Pick out every line in the items below that contains the string "kern" and copy each of those lines.

---------- Available data

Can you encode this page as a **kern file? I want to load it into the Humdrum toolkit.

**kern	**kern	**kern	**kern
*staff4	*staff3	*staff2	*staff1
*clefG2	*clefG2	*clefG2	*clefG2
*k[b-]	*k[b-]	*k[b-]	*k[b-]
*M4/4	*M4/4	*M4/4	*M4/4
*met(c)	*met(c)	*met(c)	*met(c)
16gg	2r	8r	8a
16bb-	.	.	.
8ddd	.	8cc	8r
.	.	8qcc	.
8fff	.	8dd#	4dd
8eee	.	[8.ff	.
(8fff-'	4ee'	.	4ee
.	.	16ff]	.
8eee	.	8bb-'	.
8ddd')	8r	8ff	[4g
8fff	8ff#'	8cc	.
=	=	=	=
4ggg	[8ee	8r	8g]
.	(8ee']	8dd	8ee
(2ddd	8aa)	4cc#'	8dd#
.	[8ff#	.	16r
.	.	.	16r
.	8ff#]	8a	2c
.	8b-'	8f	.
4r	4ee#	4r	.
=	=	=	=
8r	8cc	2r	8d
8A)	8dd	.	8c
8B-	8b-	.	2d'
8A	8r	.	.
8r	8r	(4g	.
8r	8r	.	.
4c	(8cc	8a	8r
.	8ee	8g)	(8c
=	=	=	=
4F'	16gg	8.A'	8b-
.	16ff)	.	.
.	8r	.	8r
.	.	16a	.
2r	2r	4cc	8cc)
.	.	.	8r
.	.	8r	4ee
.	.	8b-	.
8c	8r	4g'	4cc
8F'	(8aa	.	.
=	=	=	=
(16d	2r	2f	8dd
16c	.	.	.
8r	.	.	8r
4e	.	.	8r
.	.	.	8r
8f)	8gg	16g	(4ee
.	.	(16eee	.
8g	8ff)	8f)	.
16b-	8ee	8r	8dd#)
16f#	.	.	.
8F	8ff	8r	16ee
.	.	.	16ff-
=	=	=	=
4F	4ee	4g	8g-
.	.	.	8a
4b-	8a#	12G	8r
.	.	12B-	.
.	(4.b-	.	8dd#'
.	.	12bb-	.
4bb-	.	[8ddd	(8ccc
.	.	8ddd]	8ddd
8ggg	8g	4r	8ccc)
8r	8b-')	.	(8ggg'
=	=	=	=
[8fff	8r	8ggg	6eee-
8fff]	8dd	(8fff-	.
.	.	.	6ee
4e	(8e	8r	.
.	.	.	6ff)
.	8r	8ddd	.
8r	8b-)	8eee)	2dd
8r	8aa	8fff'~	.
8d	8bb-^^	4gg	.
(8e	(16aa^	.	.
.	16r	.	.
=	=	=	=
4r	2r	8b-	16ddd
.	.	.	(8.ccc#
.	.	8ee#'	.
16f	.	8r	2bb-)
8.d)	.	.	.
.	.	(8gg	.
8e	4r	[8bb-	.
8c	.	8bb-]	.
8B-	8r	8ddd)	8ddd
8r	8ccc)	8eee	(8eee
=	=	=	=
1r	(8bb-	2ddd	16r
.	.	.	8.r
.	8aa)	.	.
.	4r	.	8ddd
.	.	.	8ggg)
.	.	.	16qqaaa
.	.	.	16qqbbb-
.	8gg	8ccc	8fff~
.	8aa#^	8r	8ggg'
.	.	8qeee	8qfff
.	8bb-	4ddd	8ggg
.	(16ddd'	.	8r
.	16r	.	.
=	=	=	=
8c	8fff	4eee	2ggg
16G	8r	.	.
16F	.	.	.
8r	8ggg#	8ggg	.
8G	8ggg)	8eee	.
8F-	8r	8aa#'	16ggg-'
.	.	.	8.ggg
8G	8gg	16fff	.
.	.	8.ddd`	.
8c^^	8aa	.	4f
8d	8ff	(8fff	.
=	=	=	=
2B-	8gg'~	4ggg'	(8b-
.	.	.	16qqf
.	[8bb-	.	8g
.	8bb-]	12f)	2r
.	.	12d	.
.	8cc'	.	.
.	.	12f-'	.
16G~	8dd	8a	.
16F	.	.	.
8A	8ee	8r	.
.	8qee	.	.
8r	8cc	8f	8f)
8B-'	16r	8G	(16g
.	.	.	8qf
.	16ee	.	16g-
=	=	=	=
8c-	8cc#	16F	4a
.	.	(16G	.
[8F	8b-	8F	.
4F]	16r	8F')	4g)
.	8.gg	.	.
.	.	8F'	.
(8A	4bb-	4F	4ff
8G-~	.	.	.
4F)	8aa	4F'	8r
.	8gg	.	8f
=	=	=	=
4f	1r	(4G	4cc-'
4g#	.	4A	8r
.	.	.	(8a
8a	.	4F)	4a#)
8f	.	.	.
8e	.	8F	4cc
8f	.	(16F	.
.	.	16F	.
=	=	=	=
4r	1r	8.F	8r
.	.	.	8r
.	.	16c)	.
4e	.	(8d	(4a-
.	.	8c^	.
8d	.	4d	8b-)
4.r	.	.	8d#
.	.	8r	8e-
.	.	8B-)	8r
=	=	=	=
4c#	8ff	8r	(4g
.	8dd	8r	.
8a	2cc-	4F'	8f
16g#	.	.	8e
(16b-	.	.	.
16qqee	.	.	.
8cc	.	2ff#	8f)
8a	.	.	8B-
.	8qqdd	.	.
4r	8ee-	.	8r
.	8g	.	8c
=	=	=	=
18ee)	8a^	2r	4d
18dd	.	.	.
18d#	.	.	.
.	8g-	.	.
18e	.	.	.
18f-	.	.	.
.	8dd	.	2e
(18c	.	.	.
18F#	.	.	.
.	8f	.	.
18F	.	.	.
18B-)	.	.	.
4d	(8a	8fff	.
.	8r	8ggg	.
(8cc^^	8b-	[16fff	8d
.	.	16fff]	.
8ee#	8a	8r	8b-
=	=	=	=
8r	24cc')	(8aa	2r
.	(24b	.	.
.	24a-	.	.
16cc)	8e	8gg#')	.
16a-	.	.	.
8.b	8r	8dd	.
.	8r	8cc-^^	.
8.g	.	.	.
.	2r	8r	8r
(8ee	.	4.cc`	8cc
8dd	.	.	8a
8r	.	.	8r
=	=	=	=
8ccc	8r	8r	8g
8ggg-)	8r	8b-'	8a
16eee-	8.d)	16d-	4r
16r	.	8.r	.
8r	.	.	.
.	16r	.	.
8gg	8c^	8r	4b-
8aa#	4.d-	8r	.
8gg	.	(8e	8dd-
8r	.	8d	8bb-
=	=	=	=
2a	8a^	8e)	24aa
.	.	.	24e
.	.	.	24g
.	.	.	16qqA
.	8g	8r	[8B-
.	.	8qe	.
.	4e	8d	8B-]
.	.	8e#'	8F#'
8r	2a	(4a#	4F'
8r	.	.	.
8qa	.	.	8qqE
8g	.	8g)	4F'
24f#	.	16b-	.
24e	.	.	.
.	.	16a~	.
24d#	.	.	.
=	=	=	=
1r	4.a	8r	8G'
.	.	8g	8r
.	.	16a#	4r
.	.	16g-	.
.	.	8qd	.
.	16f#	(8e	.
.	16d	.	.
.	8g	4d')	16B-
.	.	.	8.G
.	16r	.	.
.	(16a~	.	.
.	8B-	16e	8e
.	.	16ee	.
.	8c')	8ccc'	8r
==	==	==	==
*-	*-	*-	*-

--------------------

Problem solution
Can you encode this page as a **kern file? I want to load it into the Humdrum toolkit.
**kern	**kern	**kern	**kern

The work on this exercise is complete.